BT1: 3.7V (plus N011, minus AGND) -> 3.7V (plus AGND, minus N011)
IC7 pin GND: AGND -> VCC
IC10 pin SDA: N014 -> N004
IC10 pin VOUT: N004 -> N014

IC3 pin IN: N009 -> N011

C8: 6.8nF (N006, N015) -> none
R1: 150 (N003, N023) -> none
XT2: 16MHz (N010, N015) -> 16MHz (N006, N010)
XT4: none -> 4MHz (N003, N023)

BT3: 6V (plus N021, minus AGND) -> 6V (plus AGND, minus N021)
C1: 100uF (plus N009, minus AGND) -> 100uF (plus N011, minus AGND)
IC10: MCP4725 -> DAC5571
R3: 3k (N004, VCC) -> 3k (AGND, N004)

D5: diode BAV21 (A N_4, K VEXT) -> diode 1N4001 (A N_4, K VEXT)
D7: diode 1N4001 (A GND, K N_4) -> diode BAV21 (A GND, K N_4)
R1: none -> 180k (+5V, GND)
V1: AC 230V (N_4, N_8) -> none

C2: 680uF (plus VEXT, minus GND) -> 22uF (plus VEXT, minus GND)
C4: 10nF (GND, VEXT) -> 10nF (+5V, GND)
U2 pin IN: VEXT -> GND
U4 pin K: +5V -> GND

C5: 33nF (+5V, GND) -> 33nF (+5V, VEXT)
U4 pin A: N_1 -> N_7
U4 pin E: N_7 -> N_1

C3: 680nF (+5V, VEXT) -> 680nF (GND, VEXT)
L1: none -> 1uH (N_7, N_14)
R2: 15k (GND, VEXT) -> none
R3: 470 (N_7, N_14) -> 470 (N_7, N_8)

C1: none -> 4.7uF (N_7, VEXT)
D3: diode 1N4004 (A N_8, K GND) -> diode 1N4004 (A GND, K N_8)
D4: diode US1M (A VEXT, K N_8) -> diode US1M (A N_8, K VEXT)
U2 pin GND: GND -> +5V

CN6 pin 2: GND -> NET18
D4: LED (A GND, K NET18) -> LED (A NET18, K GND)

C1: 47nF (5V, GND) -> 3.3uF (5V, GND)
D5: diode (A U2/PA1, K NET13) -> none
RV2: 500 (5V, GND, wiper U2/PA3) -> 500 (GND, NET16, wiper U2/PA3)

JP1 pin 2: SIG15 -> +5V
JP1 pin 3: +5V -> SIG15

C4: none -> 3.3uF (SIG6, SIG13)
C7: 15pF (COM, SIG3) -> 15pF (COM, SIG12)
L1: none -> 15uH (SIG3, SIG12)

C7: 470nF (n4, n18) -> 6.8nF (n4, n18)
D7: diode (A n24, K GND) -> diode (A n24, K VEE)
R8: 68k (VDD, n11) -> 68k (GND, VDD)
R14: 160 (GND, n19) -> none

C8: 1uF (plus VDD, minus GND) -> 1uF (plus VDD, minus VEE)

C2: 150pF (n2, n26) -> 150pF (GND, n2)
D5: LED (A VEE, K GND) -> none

^^^^

■ Activity ■
From the entries above, return each line with the word "plus" in it.

■ Finished task ■
BT1: 3.7V (plus N011, minus AGND) -> 3.7V (plus AGND, minus N011)
BT3: 6V (plus N021, minus AGND) -> 6V (plus AGND, minus N021)
C1: 100uF (plus N009, minus AGND) -> 100uF (plus N011, minus AGND)
C2: 680uF (plus VEXT, minus GND) -> 22uF (plus VEXT, minus GND)
C8: 1uF (plus VDD, minus GND) -> 1uF (plus VDD, minus VEE)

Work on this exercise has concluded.